____ Source data

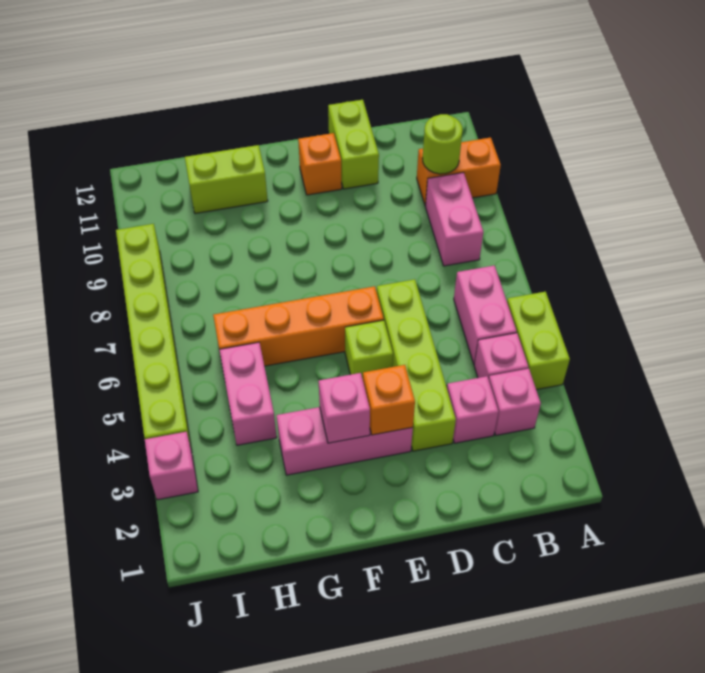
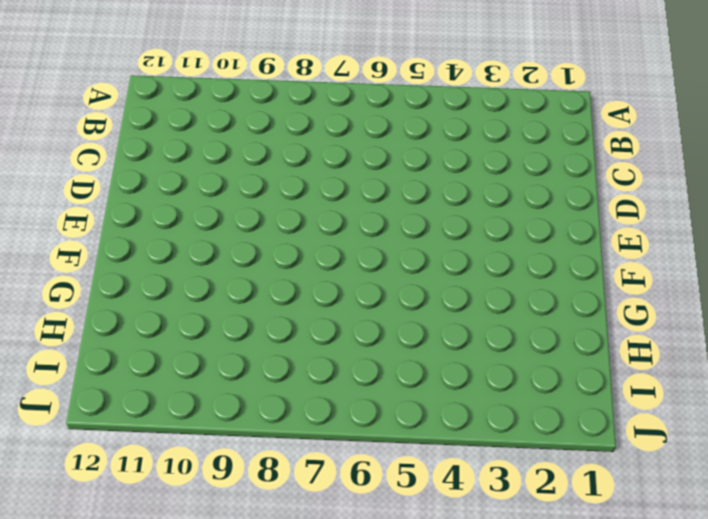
none -> lime brick A4:A5 level 1
none -> orange brick A10:B10 level 1
none -> pink brick B3 level 1

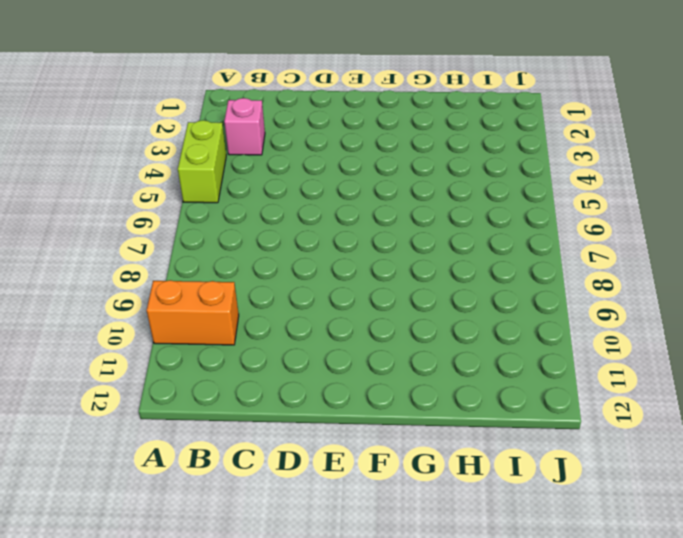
none -> pink brick B4 level 1
none -> pink brick B5:B6 level 1
none -> pink brick B8:B9 level 1

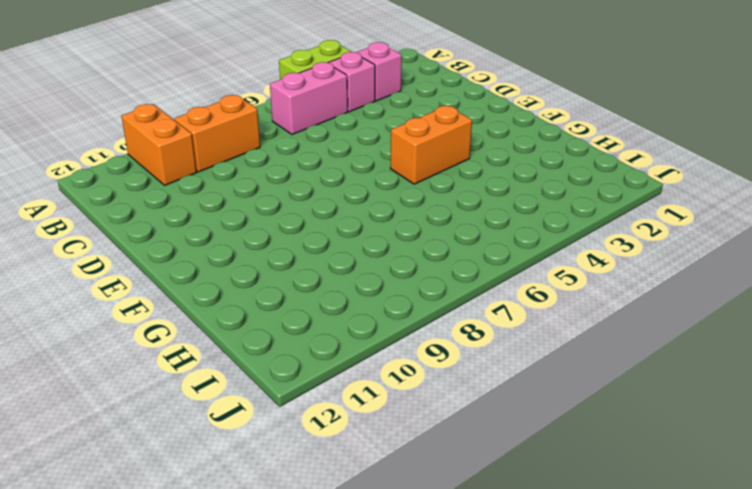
orange brick B8:B9 level 1 -> pink brick B8:B9 level 1
orange brick F4:F5 level 1 -> none
none -> pink brick C3 level 1
none -> lime brick D3:D6 level 1
none -> lime brick D11:D12 level 1

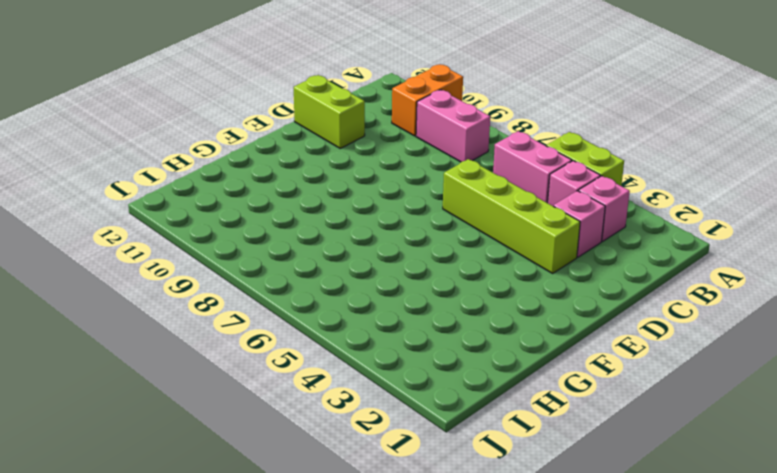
none -> pink brick E3:G3 level 1
none -> lime brick E5 level 1
none -> orange brick E6:H6 level 1

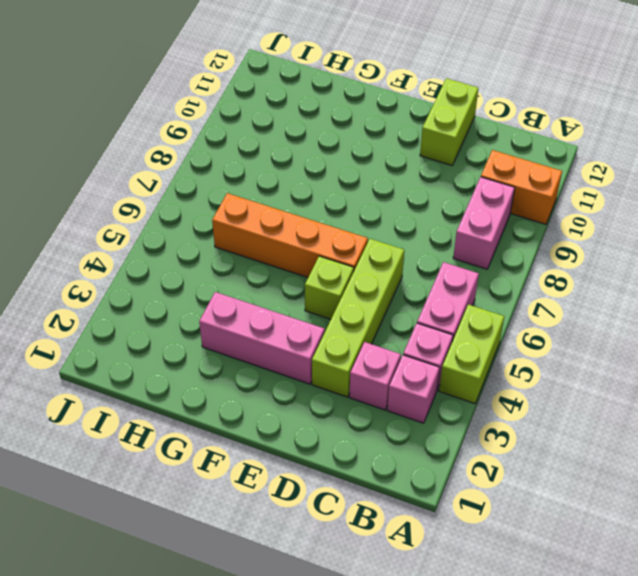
none -> orange brick E11 level 1
none -> lime brick G11:H11 level 1
none -> pink brick H4:H5 level 1

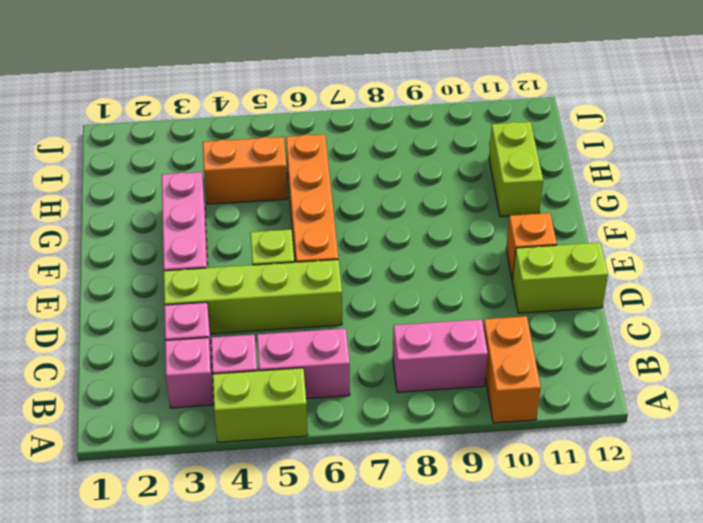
orange brick H4:H5 level 1 -> pink brick H4:H5 level 1
none -> pink brick J3 level 1
none -> lime brick J4:J9 level 1
none -> lime round brick B10 level 2

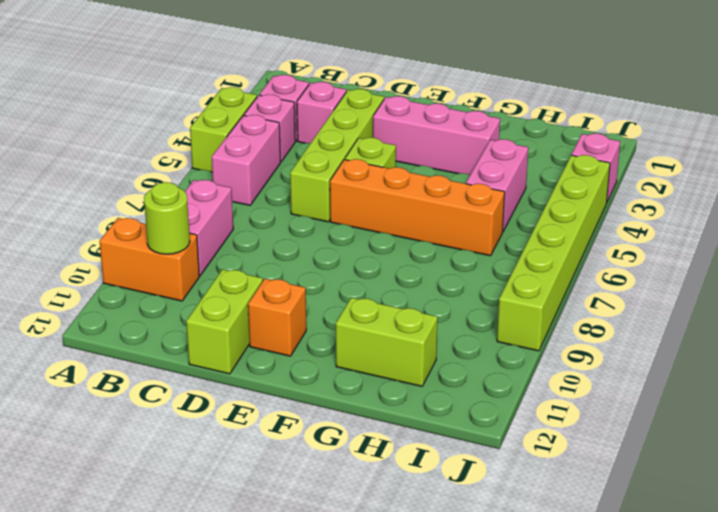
none -> orange brick E3 level 2
none -> pink brick F3 level 2

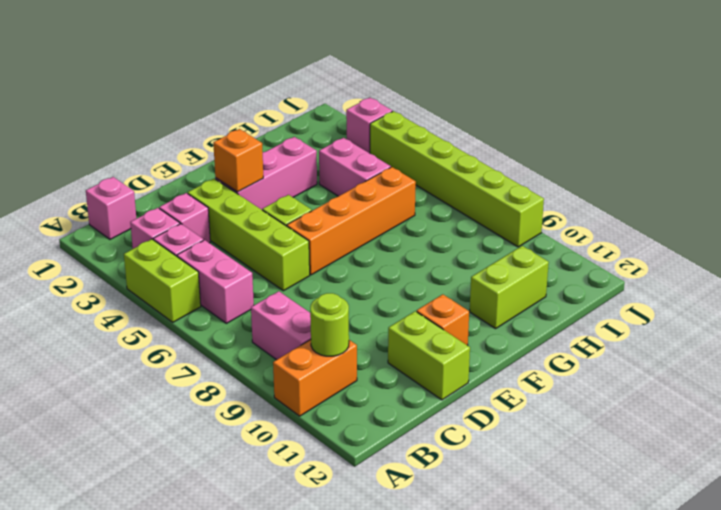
pink brick B1 level 1 -> pink brick F3 level 2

________

**What to do:** Could you write out exactly the lines running from the one with "orange brick H4:H5" through the last line of the data above, both ends kept, and omit any picture?

**Output for this task:**
orange brick H4:H5 level 1 -> pink brick H4:H5 level 1
none -> pink brick J3 level 1
none -> lime brick J4:J9 level 1
none -> lime round brick B10 level 2

none -> orange brick E3 level 2
none -> pink brick F3 level 2

pink brick B1 level 1 -> pink brick F3 level 2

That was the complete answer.